- _Problem requirements_
Using the records below, quote only the span that opens with the line containing "grey plate B12:C12" and closes with the line containing "orange tile I7", exactly and inclusively.

================================

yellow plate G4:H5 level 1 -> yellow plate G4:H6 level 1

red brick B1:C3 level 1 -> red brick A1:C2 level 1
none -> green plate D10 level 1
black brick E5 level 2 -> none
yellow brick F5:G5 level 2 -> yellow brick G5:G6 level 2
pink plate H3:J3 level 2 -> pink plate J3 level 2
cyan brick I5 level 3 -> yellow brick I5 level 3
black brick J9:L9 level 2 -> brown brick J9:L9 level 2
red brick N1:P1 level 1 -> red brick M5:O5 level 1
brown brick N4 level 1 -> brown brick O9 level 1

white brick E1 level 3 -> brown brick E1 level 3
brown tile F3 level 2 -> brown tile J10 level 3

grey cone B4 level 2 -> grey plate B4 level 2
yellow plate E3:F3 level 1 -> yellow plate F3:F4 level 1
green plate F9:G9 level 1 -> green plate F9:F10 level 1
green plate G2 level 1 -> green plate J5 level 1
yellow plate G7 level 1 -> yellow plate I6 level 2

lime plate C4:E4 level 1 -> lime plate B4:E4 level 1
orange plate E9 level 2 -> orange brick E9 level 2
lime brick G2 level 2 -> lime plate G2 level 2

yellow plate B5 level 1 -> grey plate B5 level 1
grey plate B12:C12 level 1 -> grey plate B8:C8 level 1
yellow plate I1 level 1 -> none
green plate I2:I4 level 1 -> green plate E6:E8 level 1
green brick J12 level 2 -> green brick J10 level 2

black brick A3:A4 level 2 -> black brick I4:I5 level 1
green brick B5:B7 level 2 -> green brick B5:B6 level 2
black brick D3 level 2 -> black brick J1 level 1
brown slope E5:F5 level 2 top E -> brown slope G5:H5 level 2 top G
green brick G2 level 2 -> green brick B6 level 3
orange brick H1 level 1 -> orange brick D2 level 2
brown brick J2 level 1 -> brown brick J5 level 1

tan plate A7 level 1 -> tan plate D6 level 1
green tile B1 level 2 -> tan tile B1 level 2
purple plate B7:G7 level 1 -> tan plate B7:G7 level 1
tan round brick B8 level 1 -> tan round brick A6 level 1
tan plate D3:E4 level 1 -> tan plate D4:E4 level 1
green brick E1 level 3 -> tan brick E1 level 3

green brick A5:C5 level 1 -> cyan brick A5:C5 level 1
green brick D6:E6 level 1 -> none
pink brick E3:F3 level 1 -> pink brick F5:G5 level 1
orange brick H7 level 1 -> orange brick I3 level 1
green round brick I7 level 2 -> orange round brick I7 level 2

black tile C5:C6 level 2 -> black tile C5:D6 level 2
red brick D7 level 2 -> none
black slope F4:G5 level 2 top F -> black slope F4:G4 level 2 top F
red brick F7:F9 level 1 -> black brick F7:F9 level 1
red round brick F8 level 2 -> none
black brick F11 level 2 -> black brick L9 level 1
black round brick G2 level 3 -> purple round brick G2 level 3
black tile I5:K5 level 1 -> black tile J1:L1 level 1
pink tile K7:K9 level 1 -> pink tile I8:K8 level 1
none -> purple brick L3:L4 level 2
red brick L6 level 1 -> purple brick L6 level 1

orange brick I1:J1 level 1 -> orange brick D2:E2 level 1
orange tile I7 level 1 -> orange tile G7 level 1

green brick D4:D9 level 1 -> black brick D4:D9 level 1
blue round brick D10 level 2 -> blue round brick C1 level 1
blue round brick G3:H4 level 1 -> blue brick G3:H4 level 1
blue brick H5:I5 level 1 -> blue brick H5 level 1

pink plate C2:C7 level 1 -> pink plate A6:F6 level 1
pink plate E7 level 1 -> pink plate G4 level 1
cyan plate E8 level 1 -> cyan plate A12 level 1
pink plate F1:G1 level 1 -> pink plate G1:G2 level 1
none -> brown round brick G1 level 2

================================

- _Task answer_
grey plate B12:C12 level 1 -> grey plate B8:C8 level 1
yellow plate I1 level 1 -> none
green plate I2:I4 level 1 -> green plate E6:E8 level 1
green brick J12 level 2 -> green brick J10 level 2

black brick A3:A4 level 2 -> black brick I4:I5 level 1
green brick B5:B7 level 2 -> green brick B5:B6 level 2
black brick D3 level 2 -> black brick J1 level 1
brown slope E5:F5 level 2 top E -> brown slope G5:H5 level 2 top G
green brick G2 level 2 -> green brick B6 level 3
orange brick H1 level 1 -> orange brick D2 level 2
brown brick J2 level 1 -> brown brick J5 level 1

tan plate A7 level 1 -> tan plate D6 level 1
green tile B1 level 2 -> tan tile B1 level 2
purple plate B7:G7 level 1 -> tan plate B7:G7 level 1
tan round brick B8 level 1 -> tan round brick A6 level 1
tan plate D3:E4 level 1 -> tan plate D4:E4 level 1
green brick E1 level 3 -> tan brick E1 level 3

green brick A5:C5 level 1 -> cyan brick A5:C5 level 1
green brick D6:E6 level 1 -> none
pink brick E3:F3 level 1 -> pink brick F5:G5 level 1
orange brick H7 level 1 -> orange brick I3 level 1
green round brick I7 level 2 -> orange round brick I7 level 2

black tile C5:C6 level 2 -> black tile C5:D6 level 2
red brick D7 level 2 -> none
black slope F4:G5 level 2 top F -> black slope F4:G4 level 2 top F
red brick F7:F9 level 1 -> black brick F7:F9 level 1
red round brick F8 level 2 -> none
black brick F11 level 2 -> black brick L9 level 1
black round brick G2 level 3 -> purple round brick G2 level 3
black tile I5:K5 level 1 -> black tile J1:L1 level 1
pink tile K7:K9 level 1 -> pink tile I8:K8 level 1
none -> purple brick L3:L4 level 2
red brick L6 level 1 -> purple brick L6 level 1

orange brick I1:J1 level 1 -> orange brick D2:E2 level 1
orange tile I7 level 1 -> orange tile G7 level 1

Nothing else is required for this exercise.